DATASET EXCERPT Block Start
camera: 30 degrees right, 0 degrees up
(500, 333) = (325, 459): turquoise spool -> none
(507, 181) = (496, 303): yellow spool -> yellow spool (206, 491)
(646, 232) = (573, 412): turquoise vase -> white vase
DATASET EXCERPT Block End
### PROBLEM TO SOLVE
The response should be a verbatim transcription of the data.

### RESPONSE
camera: 30 degrees right, 0 degrees up
(500, 333) = (325, 459): turquoise spool -> none
(507, 181) = (496, 303): yellow spool -> yellow spool (206, 491)
(646, 232) = (573, 412): turquoise vase -> white vase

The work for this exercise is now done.